■ Problem
In the entries below, find each line with the word "hammer" and pull it out.

■ Stored data entries
= Beginning of Section =
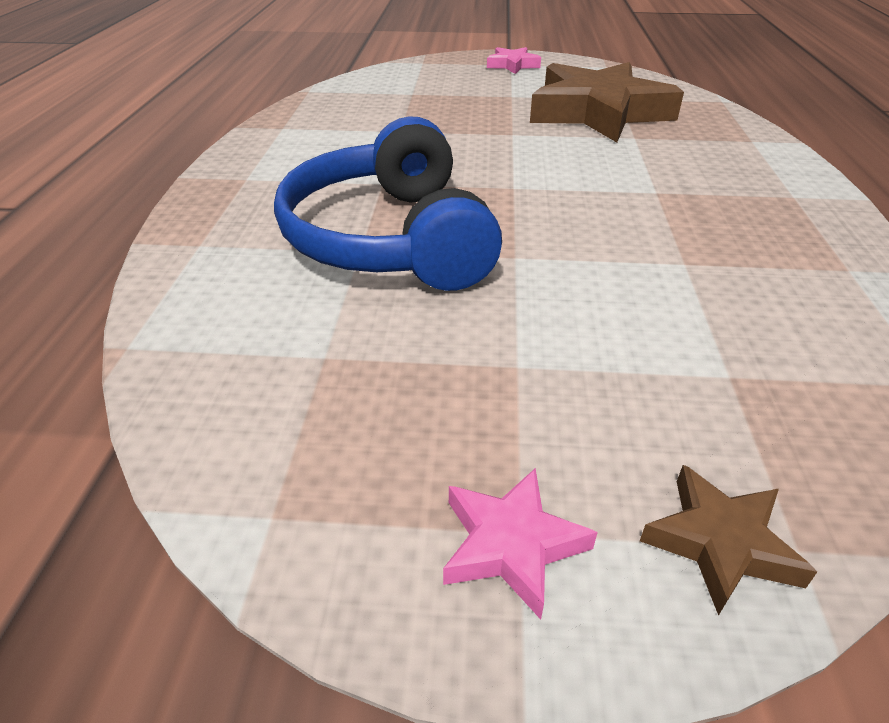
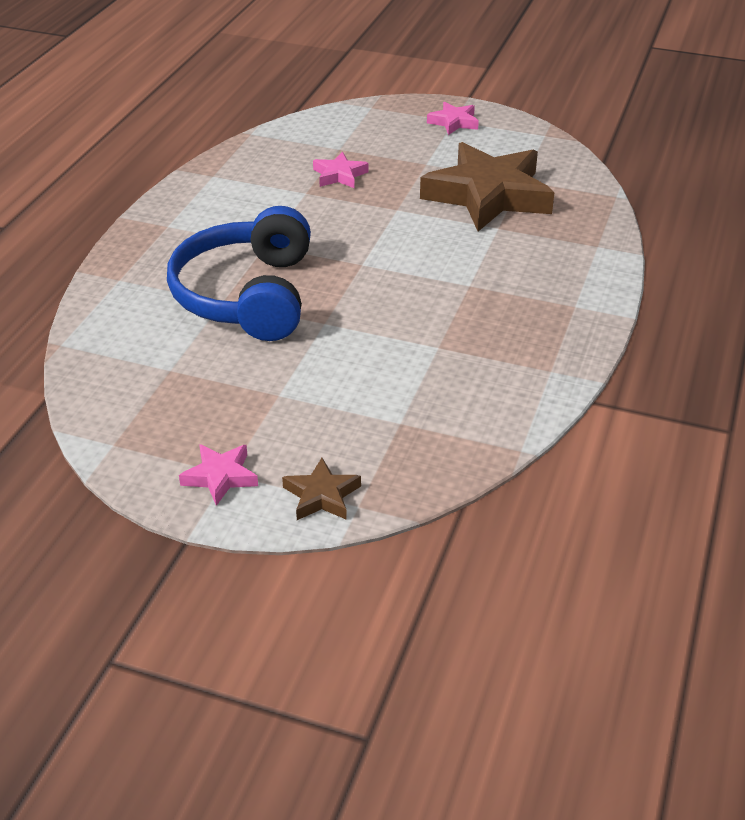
camera: 15 degrees right, 0 degrees up
(428, 113) = (339, 175): none -> pink star

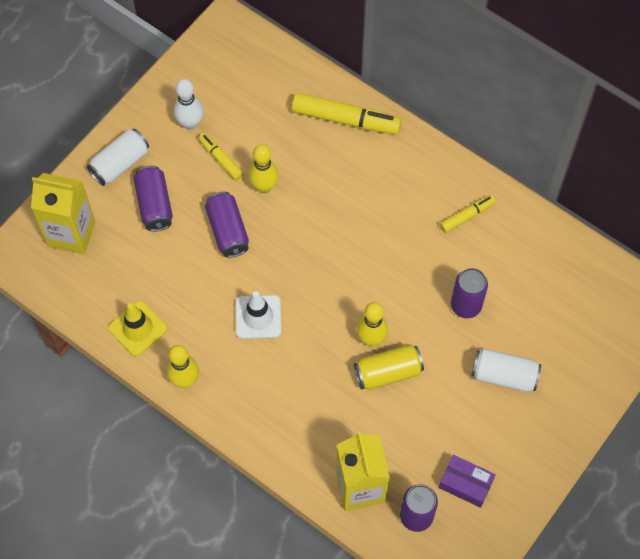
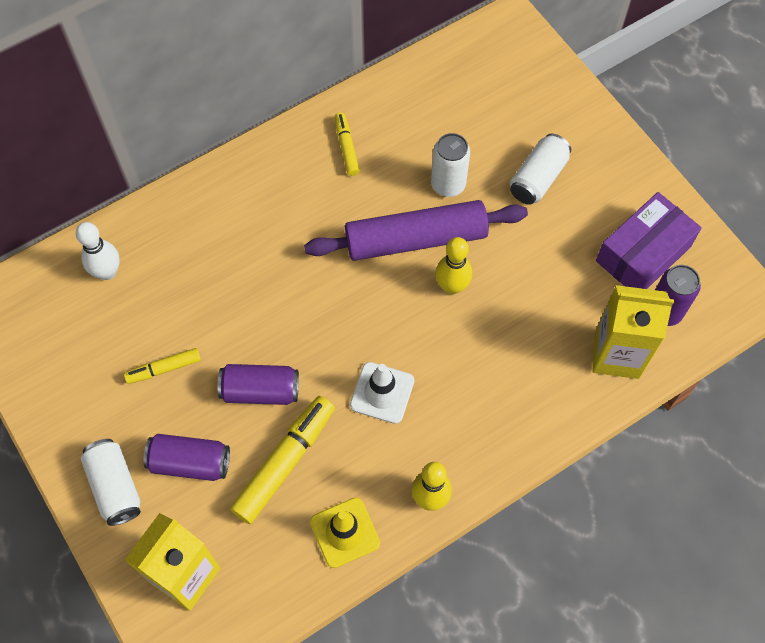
camera: 70 degrees left, 0 degrees up
(190, 123) = (99, 387): white bowling pin -> white bowling pin (107, 272)
(264, 186) = (221, 333): yellow bowling pin -> none
(345, 119) = (176, 222): yellow marker -> yellow marker (284, 463)
(388, 372) = (496, 283): yellow can -> none
(403, 297) = (415, 239): none -> purple rolling pin
(465, 484) = (643, 254): purple box -> purple box, size x1.65
(466, 305) = (448, 184): purple can -> white can

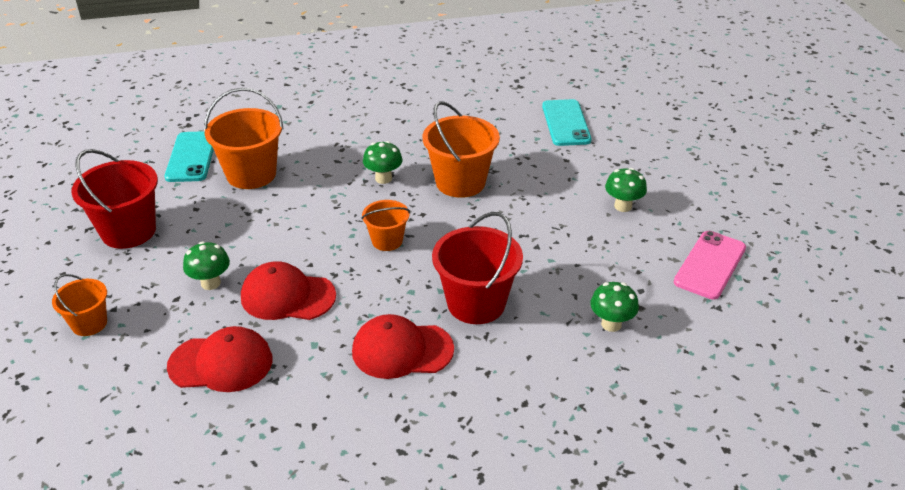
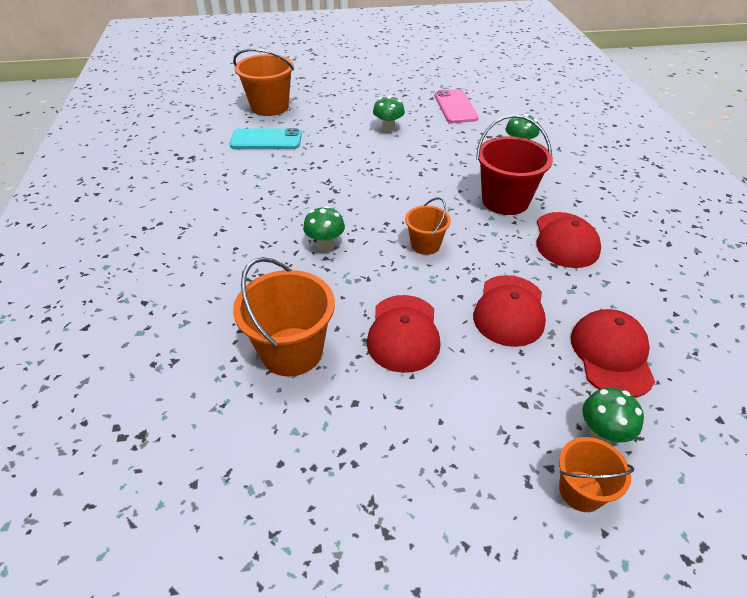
camera: 85 degrees left, 5 degrees up
(128, 231) = (397, 476): red bucket -> none
(191, 157) = (233, 420): turquoise phone -> none
(210, 283) = (495, 374): green mushroom -> green mushroom (602, 434)
(264, 230) = (403, 333): none -> red cap
(460, 182) = (342, 199): orange bucket -> orange bucket (269, 107)
(710, 265) = (455, 107): pink phone -> pink phone turned 45 degrees clockwise

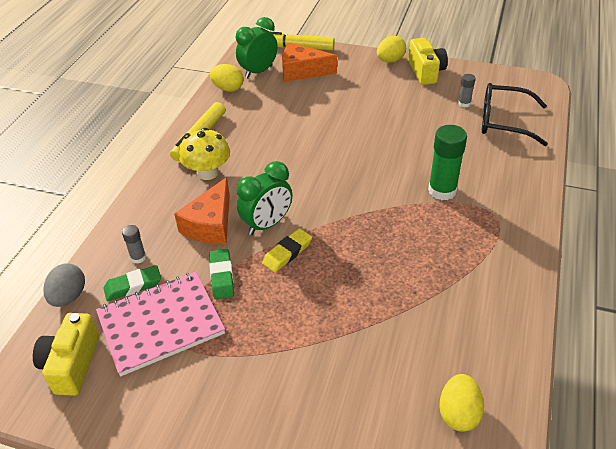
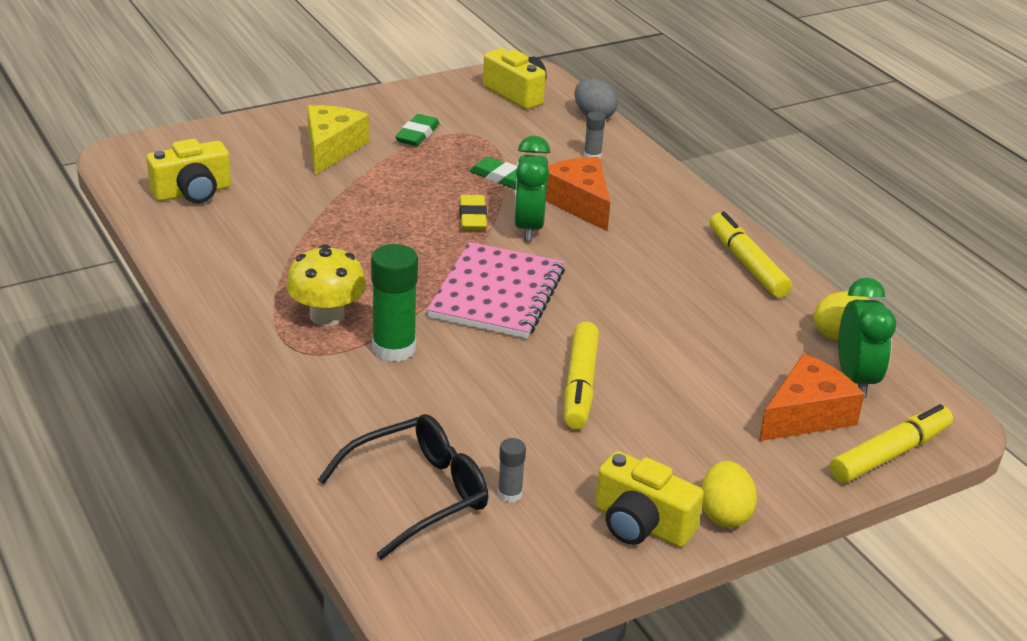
camera: 130 degrees right, 10 degrees down
(133, 286) = (559, 141): green eraser -> green eraser (417, 134)
(161, 324) = (495, 134): pink notebook -> pink notebook (497, 294)
(207, 172) = (667, 238): yellow mushroom -> yellow mushroom (327, 316)
(296, 396) = (331, 148): none -> yellow cheese
(374, 126) = (580, 385): none -> yellow marker
(458, 413) = (192, 192): yellow egg -> yellow camera

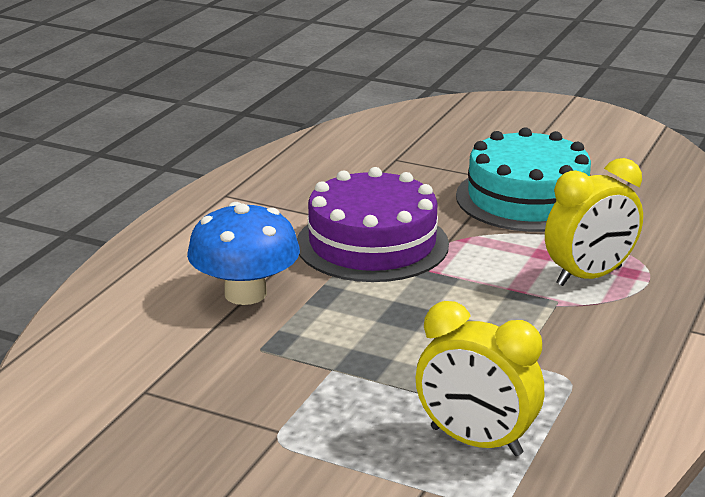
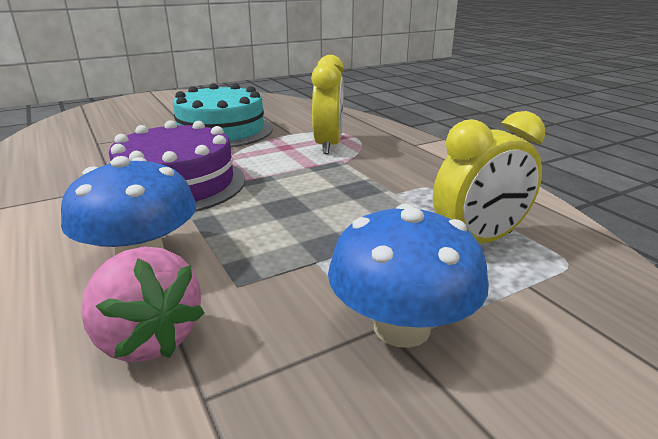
camera: 55 degrees left, 0 degrees up
(170, 345) = (148, 339): none -> pink strawberry
(287, 439) = (401, 327): none -> blue mushroom

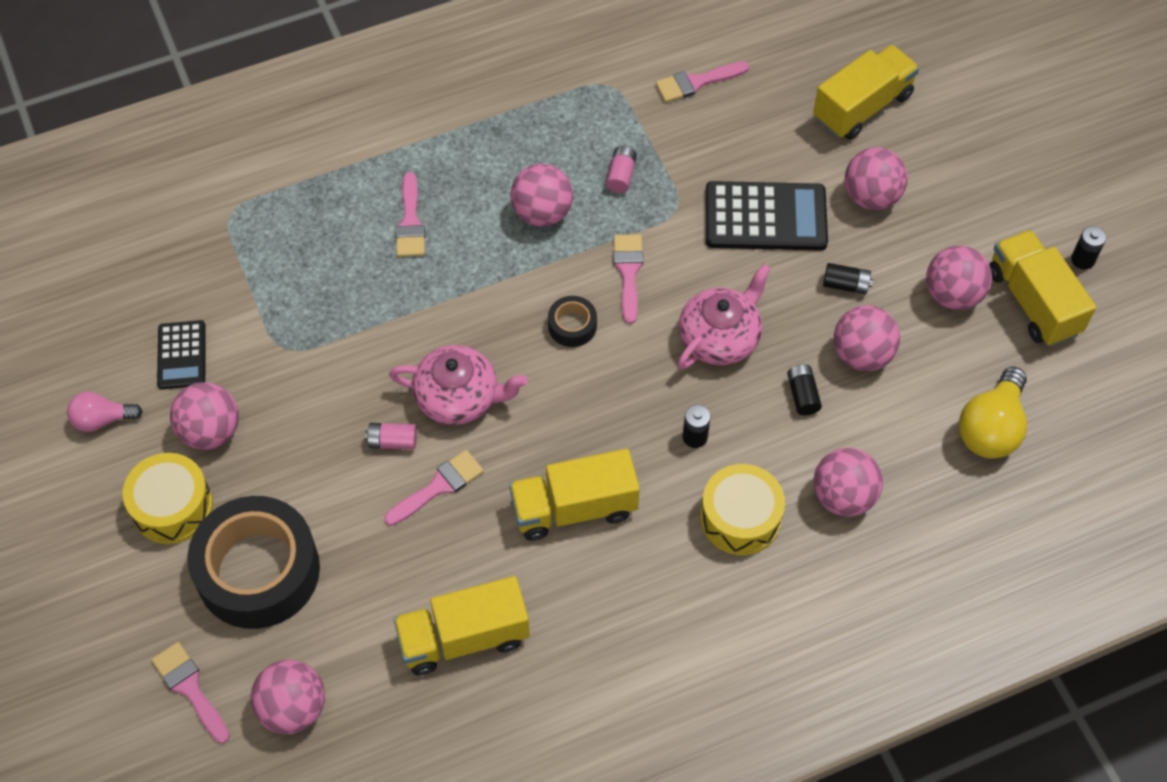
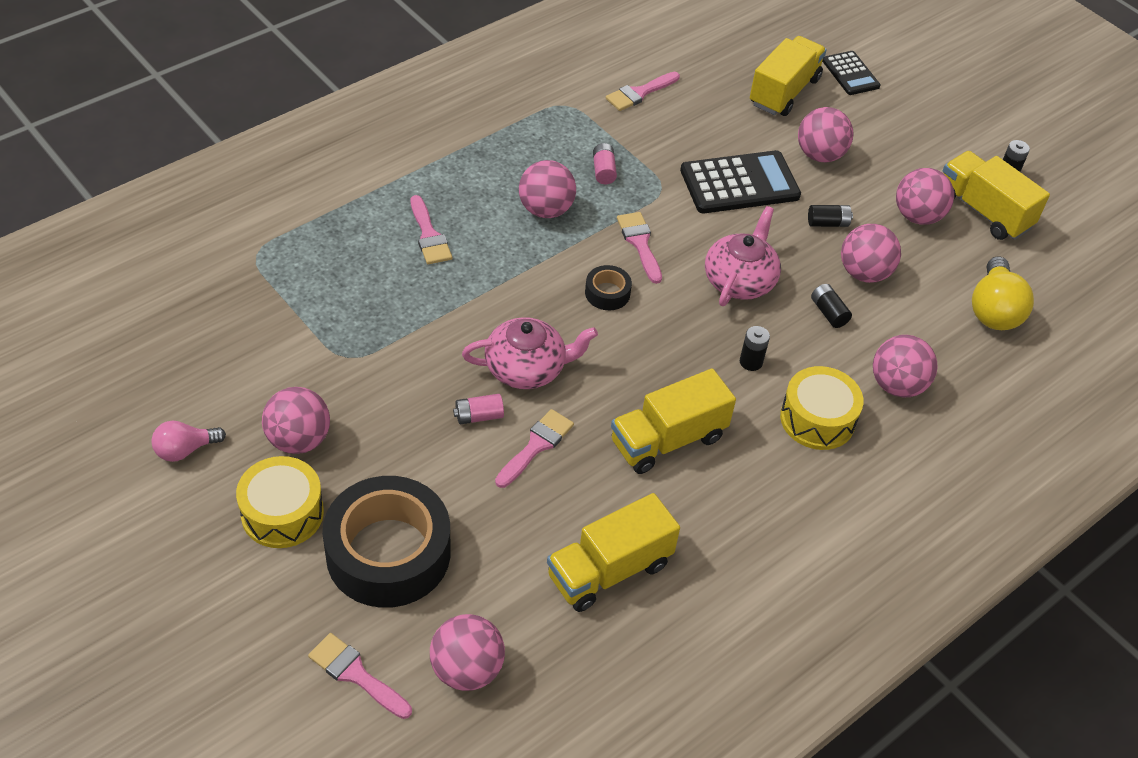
camera: 20 degrees left, 10 degrees down
(182, 355) = (248, 380): black calculator -> black calculator (850, 74)

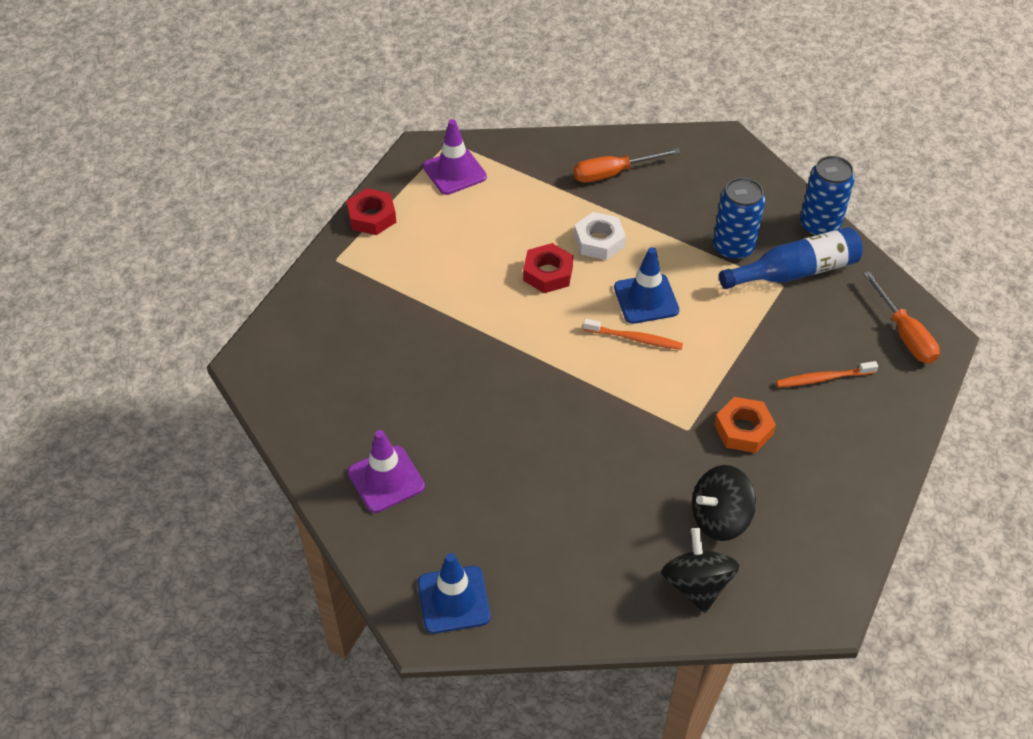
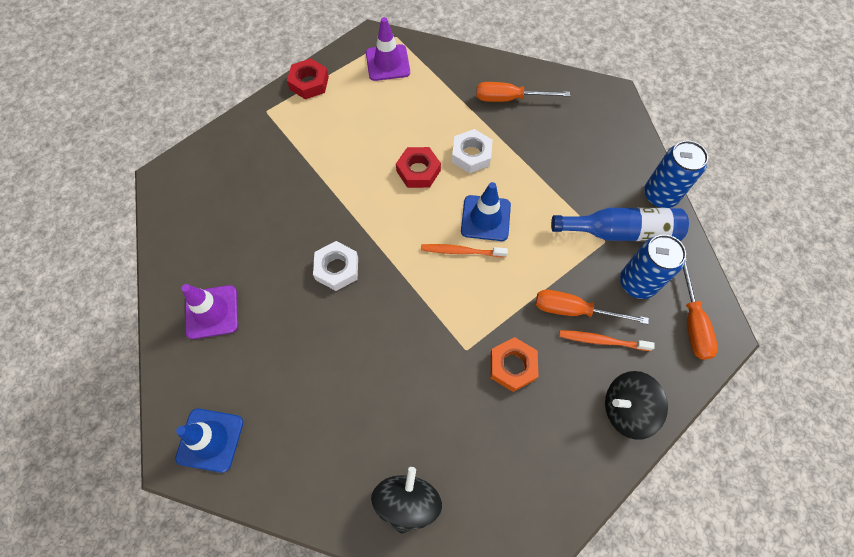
camera: 20 degrees right, 15 degrees up
(507, 395) = (337, 268): none -> white nut
(635, 339) = (461, 251): orange toothbrush -> orange toothbrush turned 150 degrees clockwise
(720, 518) = (455, 444): black spinning top -> black spinning top (626, 409)
(733, 247) = (578, 193): blue can -> blue can (637, 283)
(782, 359) = (574, 310): none -> orange screwdriver

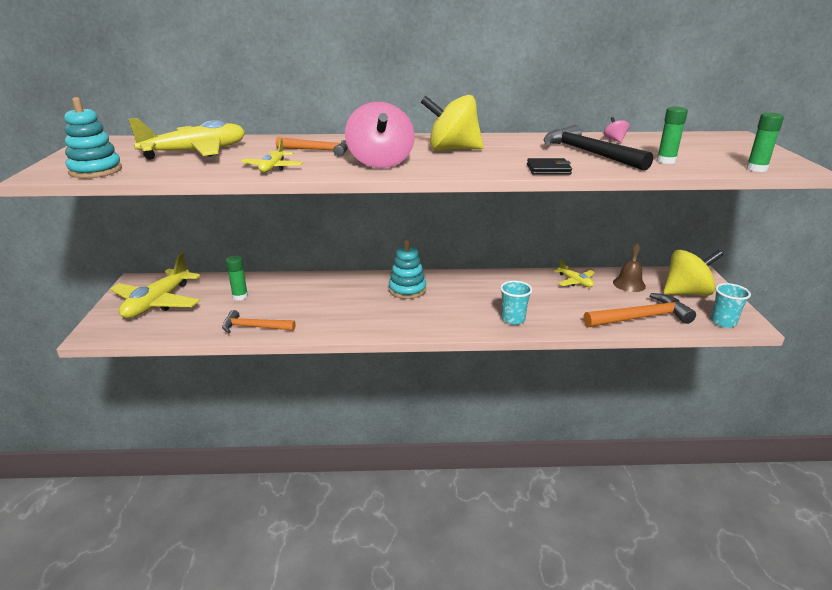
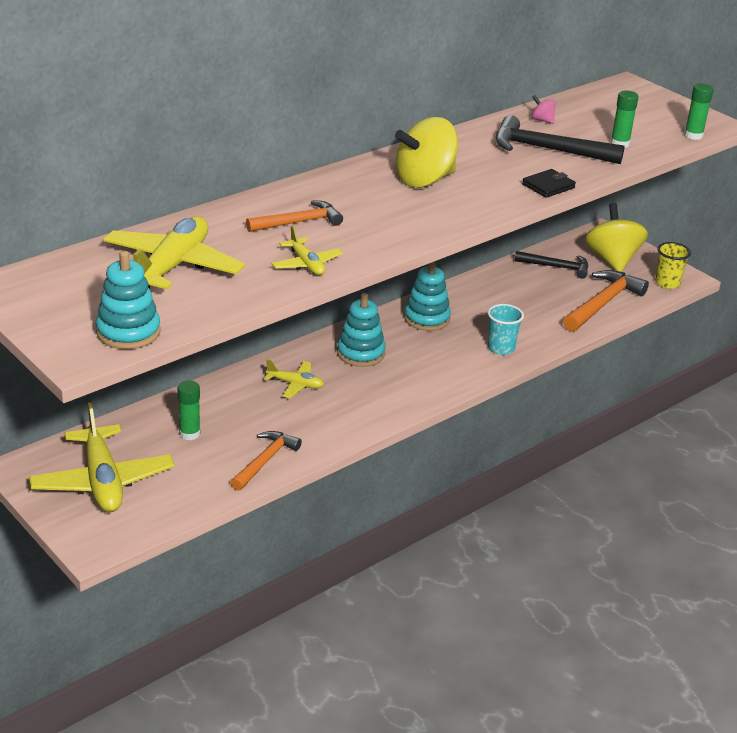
camera: 40 degrees left, 5 degrees up
(254, 327) = (265, 461): orange hammer -> orange hammer turned 150 degrees clockwise
(380, 163) = (393, 222): pink spinning top -> none
(482, 285) = (426, 318): none -> turquoise stacking toy
(575, 282) = (507, 282): yellow plane -> yellow plane (295, 384)
(629, 284) = (556, 267): brown bell -> black hammer
(686, 293) = (612, 260): yellow spinning top -> yellow spinning top turned 45 degrees counterclockwise
(723, 322) = (667, 283): turquoise cup -> yellow cup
= End of Section =
■ Result for this task
(254, 327) = (265, 461): orange hammer -> orange hammer turned 150 degrees clockwise
(629, 284) = (556, 267): brown bell -> black hammer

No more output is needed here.